── Data in this exercise

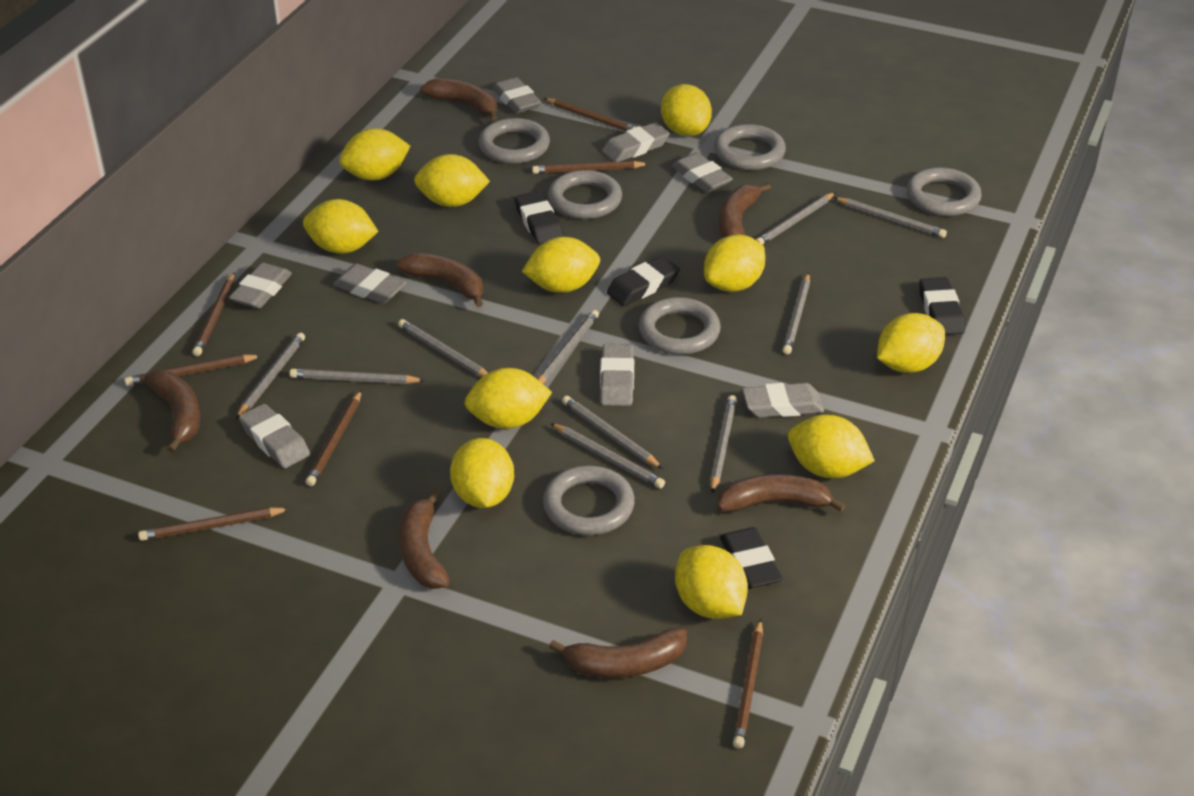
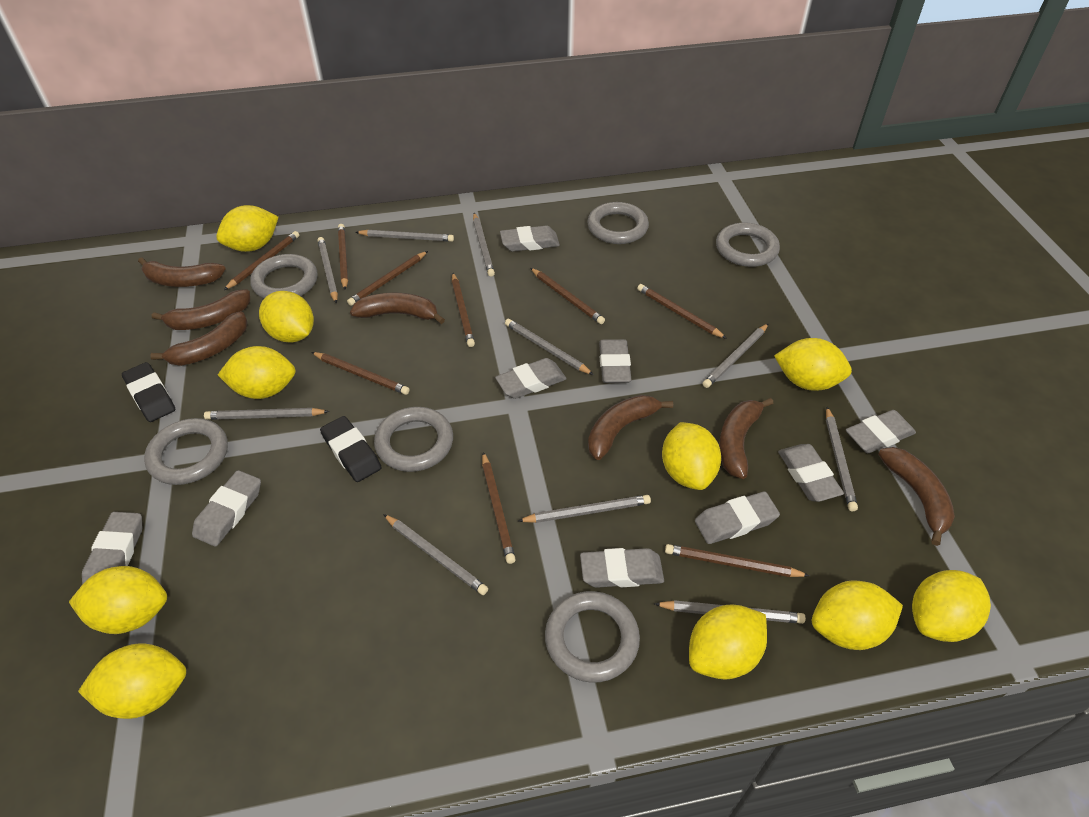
black eraser: 4 -> 2
brown pencil: 7 -> 9
grey eraser: 8 -> 9
yellow lemon: 11 -> 10

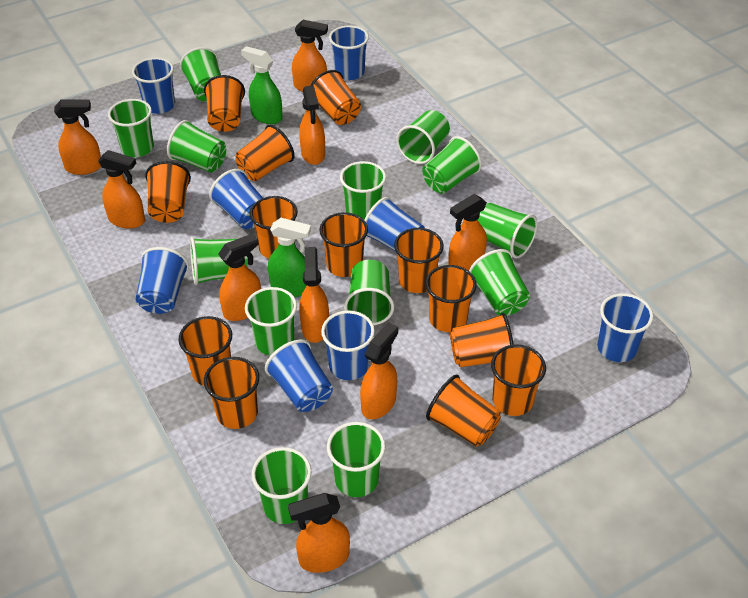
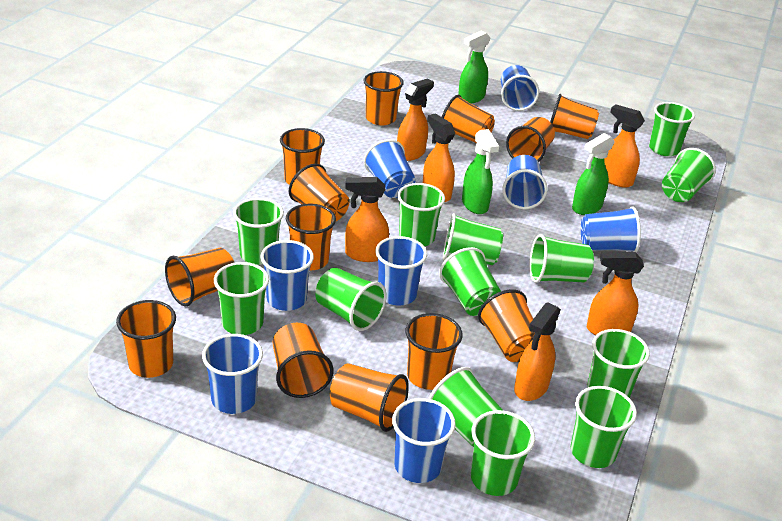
green spray bottle: 2 -> 3
orange spray bottle: 9 -> 6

────

Task directions: In the entries above, find each line with the string "bottle" and copy it.

Response area:
green spray bottle: 2 -> 3
orange spray bottle: 9 -> 6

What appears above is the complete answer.